Among the lines below, count those that include "none", and state the count alone.

Supplied records
────────────────────────────────────────

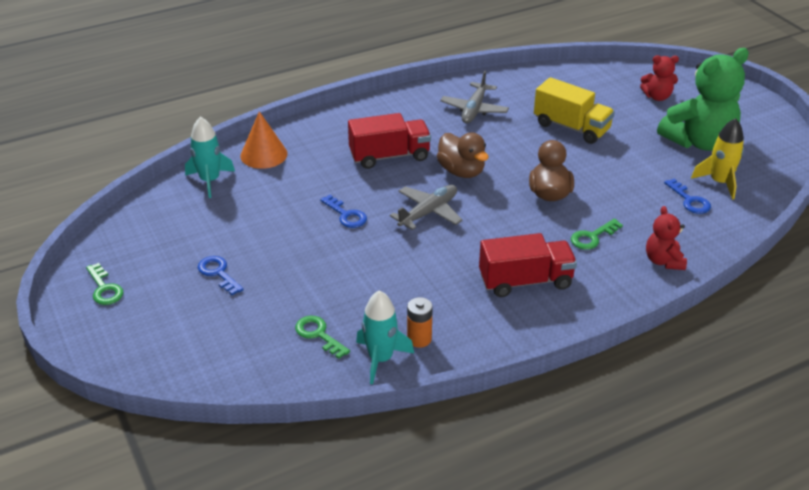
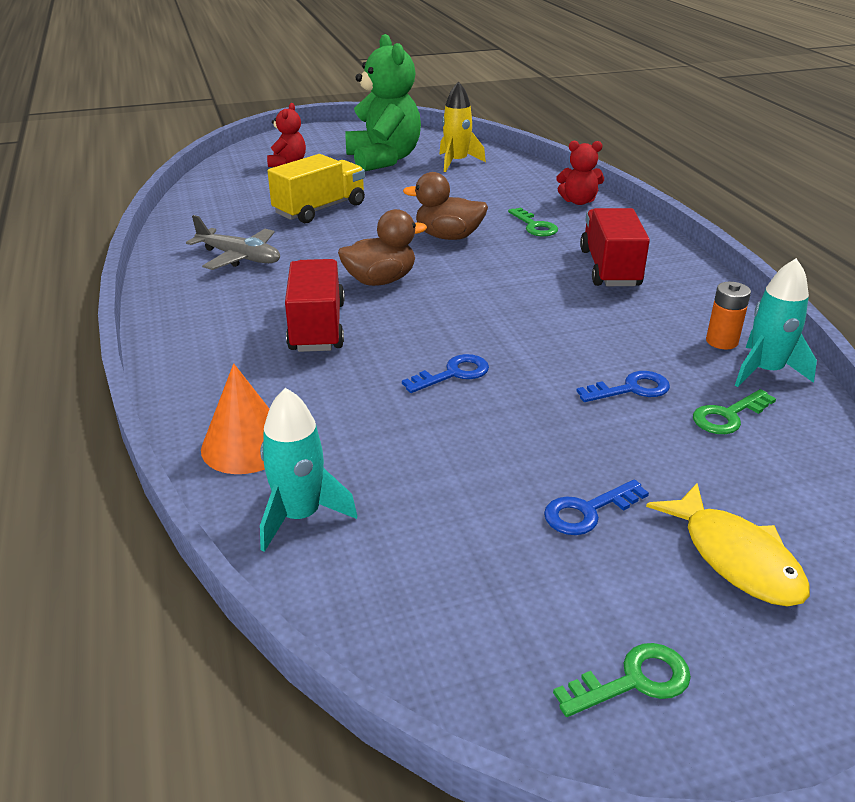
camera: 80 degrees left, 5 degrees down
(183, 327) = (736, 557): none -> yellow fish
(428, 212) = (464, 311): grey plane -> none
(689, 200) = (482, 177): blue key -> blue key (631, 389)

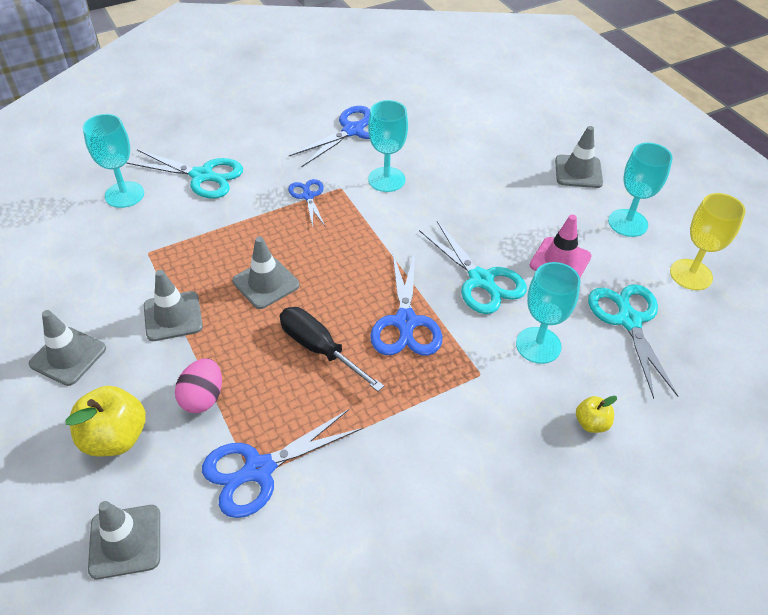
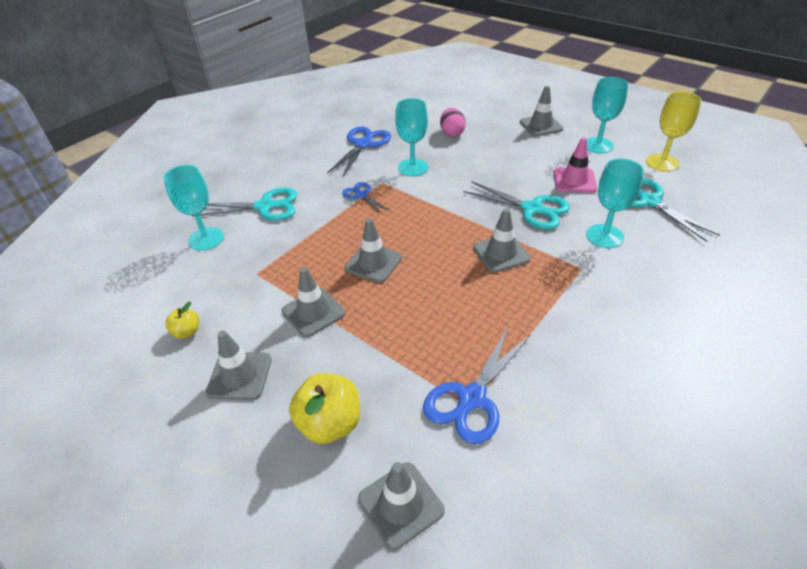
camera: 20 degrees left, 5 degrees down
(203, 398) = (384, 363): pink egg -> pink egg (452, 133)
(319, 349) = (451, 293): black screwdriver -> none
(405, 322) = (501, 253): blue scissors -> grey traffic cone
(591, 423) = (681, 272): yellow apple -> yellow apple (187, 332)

────────────────────────────────────────

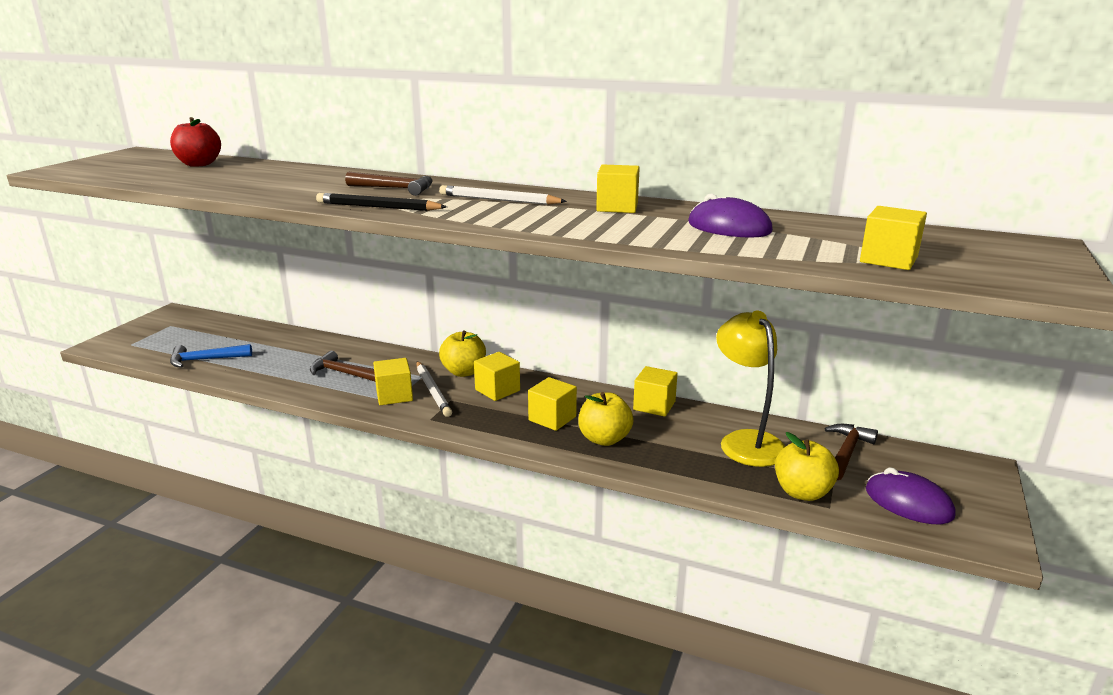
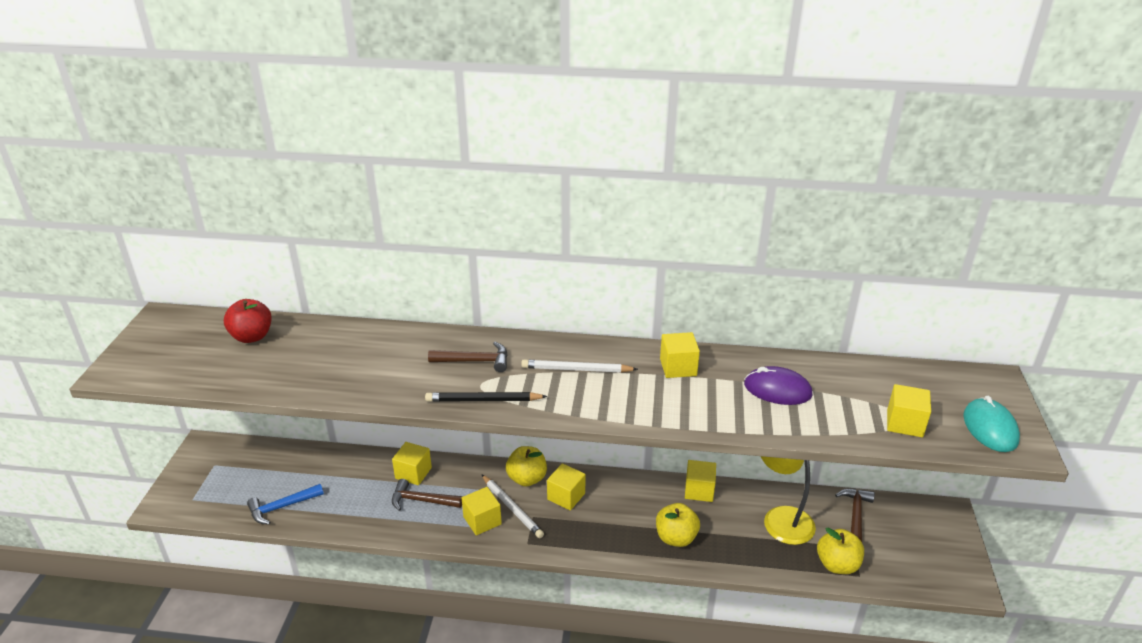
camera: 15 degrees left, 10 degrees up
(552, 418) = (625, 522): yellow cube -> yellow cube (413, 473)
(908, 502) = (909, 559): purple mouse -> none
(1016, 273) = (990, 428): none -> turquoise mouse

────────────────────────────────────────

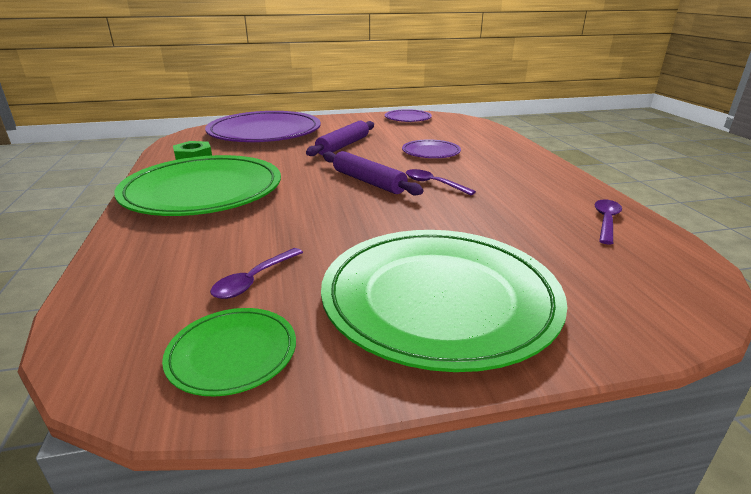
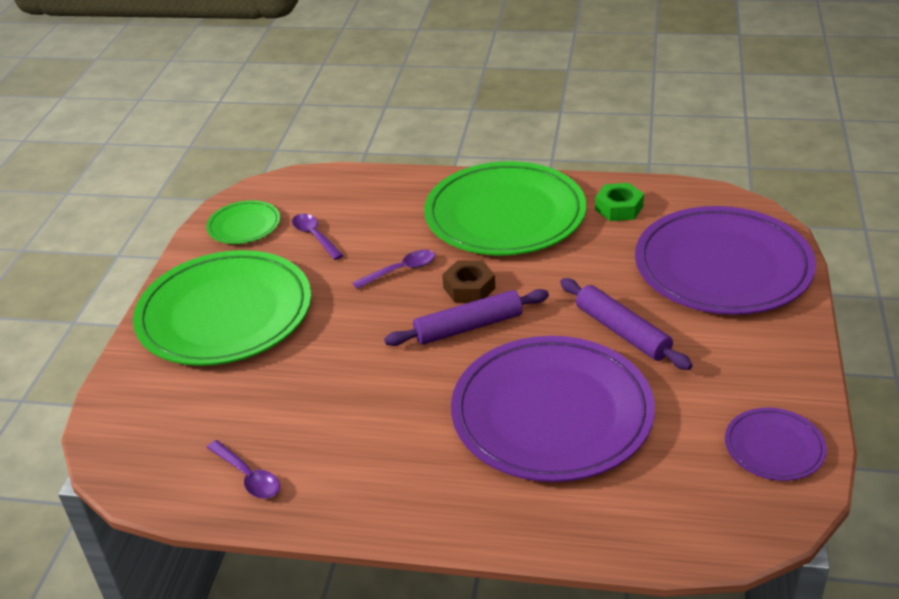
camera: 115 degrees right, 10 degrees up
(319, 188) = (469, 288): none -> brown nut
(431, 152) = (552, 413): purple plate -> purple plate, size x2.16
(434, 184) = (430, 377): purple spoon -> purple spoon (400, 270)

────────────────────────────────────────

Response to this task
6